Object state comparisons
+---+

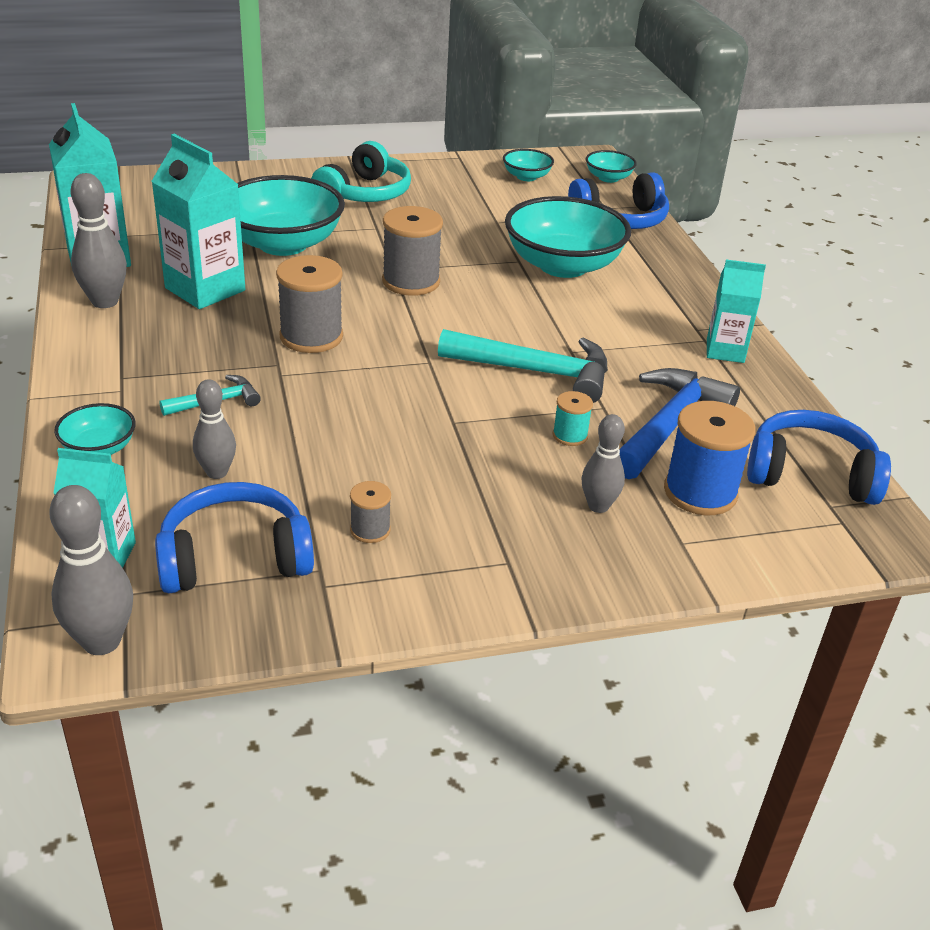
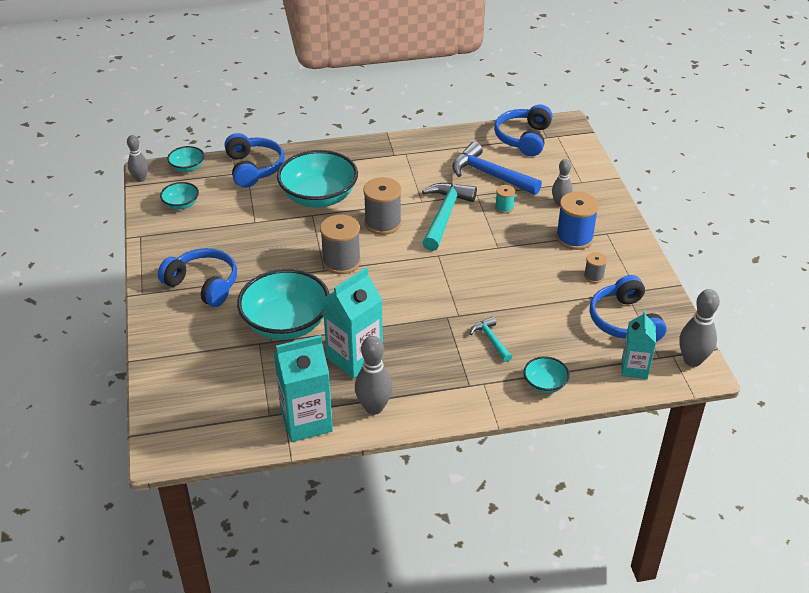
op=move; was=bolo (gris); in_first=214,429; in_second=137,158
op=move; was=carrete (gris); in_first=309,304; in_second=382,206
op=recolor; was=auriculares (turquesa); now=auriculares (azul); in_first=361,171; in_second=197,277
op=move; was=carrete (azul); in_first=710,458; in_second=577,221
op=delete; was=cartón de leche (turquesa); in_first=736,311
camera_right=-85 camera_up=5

+---+

• HOW TO COMPLETE THIS TASK: Please copy the line that holds "op=move; was=carrete (gris);" and each line under it through the last line above, exactly as they stand, adding nothing.

• TASK SOLUTION:
op=move; was=carrete (gris); in_first=309,304; in_second=382,206
op=recolor; was=auriculares (turquesa); now=auriculares (azul); in_first=361,171; in_second=197,277
op=move; was=carrete (azul); in_first=710,458; in_second=577,221
op=delete; was=cartón de leche (turquesa); in_first=736,311
camera_right=-85 camera_up=5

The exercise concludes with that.